§ What you are asked to do: Select every line of the data below that contains the word "with" and copy each one, treating uppercase and lowercase letters as different.

§ Data supplied:
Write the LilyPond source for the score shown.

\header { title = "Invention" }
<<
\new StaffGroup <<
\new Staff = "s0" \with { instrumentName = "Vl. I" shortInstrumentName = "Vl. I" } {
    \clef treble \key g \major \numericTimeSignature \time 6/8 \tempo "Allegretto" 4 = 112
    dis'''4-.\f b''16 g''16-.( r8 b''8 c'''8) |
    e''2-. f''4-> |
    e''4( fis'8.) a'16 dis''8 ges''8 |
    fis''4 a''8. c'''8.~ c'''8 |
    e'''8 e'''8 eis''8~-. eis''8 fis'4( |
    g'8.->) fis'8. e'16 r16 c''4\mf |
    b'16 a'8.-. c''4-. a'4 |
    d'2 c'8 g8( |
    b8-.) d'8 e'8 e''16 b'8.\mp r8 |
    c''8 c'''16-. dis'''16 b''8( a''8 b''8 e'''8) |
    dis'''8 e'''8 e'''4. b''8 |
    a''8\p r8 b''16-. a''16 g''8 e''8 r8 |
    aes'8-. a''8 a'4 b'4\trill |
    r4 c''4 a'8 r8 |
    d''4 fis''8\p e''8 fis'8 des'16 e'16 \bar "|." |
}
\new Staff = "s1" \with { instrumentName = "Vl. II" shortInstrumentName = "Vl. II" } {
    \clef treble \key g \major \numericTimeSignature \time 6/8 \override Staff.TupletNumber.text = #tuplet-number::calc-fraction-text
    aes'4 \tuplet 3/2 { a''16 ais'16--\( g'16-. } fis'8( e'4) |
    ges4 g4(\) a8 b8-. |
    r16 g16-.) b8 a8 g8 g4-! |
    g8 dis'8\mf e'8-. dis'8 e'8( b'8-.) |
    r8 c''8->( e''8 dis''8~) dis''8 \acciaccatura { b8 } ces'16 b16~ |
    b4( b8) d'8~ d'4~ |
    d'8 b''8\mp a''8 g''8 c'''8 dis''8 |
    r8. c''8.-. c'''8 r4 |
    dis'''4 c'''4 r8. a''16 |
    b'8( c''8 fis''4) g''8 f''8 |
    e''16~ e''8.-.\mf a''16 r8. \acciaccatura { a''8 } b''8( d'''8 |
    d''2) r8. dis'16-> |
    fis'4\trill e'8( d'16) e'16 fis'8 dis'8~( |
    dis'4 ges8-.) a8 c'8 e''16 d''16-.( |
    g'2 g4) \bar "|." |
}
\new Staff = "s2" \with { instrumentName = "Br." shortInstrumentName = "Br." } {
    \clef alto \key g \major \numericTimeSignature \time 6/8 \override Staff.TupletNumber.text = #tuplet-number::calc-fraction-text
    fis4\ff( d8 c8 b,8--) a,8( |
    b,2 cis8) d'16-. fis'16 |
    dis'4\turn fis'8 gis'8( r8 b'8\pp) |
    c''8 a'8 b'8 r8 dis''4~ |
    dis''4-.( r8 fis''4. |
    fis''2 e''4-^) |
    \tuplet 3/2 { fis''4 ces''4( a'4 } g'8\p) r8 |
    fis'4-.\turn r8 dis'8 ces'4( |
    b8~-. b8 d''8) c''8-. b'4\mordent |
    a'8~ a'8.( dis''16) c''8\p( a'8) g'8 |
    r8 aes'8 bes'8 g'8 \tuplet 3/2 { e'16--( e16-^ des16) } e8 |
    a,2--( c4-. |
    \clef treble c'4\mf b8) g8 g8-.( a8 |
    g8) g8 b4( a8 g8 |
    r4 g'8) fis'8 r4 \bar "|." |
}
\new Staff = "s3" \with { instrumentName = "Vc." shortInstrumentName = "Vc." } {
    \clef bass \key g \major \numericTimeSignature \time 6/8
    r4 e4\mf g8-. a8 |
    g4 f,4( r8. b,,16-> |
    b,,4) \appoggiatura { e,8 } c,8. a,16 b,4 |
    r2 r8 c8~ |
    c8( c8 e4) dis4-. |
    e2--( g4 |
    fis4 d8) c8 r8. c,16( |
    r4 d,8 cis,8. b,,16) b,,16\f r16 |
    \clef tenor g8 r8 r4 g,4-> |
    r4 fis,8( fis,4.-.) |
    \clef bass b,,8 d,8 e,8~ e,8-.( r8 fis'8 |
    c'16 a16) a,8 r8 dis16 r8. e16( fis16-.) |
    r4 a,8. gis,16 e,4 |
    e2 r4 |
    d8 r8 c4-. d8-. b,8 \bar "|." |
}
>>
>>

§ Exercise answer:
\new Staff = "s0" \with { instrumentName = "Vl. I" shortInstrumentName = "Vl. I" } {
\new Staff = "s1" \with { instrumentName = "Vl. II" shortInstrumentName = "Vl. II" } {
\new Staff = "s2" \with { instrumentName = "Br." shortInstrumentName = "Br." } {
\new Staff = "s3" \with { instrumentName = "Vc." shortInstrumentName = "Vc." } {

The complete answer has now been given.